**Brief:**
Retyping the data exactly is the task. Include every line.
=== Material for this task ===
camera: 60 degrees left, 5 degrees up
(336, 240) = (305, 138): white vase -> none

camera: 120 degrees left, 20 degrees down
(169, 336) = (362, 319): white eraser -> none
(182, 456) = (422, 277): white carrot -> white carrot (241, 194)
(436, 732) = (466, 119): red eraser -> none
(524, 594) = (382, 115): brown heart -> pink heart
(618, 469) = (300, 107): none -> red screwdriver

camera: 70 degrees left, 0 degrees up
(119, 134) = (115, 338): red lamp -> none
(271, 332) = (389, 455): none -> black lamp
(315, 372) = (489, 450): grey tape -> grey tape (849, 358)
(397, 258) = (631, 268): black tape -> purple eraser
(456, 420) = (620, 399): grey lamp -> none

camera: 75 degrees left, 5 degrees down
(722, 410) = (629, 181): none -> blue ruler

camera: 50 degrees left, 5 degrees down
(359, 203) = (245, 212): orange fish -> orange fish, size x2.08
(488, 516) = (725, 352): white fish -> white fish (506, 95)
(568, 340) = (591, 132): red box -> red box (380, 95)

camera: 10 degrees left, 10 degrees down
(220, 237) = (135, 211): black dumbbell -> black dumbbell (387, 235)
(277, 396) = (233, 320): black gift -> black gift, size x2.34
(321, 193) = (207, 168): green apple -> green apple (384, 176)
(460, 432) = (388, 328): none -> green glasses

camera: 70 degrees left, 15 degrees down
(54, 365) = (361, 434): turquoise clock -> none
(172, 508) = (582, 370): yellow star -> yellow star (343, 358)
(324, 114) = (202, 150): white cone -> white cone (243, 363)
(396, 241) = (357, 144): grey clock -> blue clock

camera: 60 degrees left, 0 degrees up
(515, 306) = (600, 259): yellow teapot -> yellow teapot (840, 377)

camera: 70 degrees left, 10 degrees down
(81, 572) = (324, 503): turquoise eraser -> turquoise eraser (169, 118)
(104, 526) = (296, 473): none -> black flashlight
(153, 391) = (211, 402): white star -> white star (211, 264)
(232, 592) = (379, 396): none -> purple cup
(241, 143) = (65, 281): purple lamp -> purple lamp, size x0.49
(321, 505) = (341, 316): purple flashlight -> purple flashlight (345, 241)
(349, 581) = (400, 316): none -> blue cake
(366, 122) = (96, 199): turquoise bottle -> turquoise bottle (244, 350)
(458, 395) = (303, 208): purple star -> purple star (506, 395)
===
**Reply:**
camera: 60 degrees left, 5 degrees up
(336, 240) = (305, 138): white vase -> none

camera: 120 degrees left, 20 degrees down
(169, 336) = (362, 319): white eraser -> none
(182, 456) = (422, 277): white carrot -> white carrot (241, 194)
(436, 732) = (466, 119): red eraser -> none
(524, 594) = (382, 115): brown heart -> pink heart
(618, 469) = (300, 107): none -> red screwdriver

camera: 70 degrees left, 0 degrees up
(119, 134) = (115, 338): red lamp -> none
(271, 332) = (389, 455): none -> black lamp
(315, 372) = (489, 450): grey tape -> grey tape (849, 358)
(397, 258) = (631, 268): black tape -> purple eraser
(456, 420) = (620, 399): grey lamp -> none

camera: 75 degrees left, 5 degrees down
(722, 410) = (629, 181): none -> blue ruler

camera: 50 degrees left, 5 degrees down
(359, 203) = (245, 212): orange fish -> orange fish, size x2.08
(488, 516) = (725, 352): white fish -> white fish (506, 95)
(568, 340) = (591, 132): red box -> red box (380, 95)

camera: 10 degrees left, 10 degrees down
(220, 237) = (135, 211): black dumbbell -> black dumbbell (387, 235)
(277, 396) = (233, 320): black gift -> black gift, size x2.34
(321, 193) = (207, 168): green apple -> green apple (384, 176)
(460, 432) = (388, 328): none -> green glasses

camera: 70 degrees left, 15 degrees down
(54, 365) = (361, 434): turquoise clock -> none
(172, 508) = (582, 370): yellow star -> yellow star (343, 358)
(324, 114) = (202, 150): white cone -> white cone (243, 363)
(396, 241) = (357, 144): grey clock -> blue clock

camera: 60 degrees left, 0 degrees up
(515, 306) = (600, 259): yellow teapot -> yellow teapot (840, 377)

camera: 70 degrees left, 10 degrees down
(81, 572) = (324, 503): turquoise eraser -> turquoise eraser (169, 118)
(104, 526) = (296, 473): none -> black flashlight
(153, 391) = (211, 402): white star -> white star (211, 264)
(232, 592) = (379, 396): none -> purple cup
(241, 143) = (65, 281): purple lamp -> purple lamp, size x0.49
(321, 505) = (341, 316): purple flashlight -> purple flashlight (345, 241)
(349, 581) = (400, 316): none -> blue cake
(366, 122) = (96, 199): turquoise bottle -> turquoise bottle (244, 350)
(458, 395) = (303, 208): purple star -> purple star (506, 395)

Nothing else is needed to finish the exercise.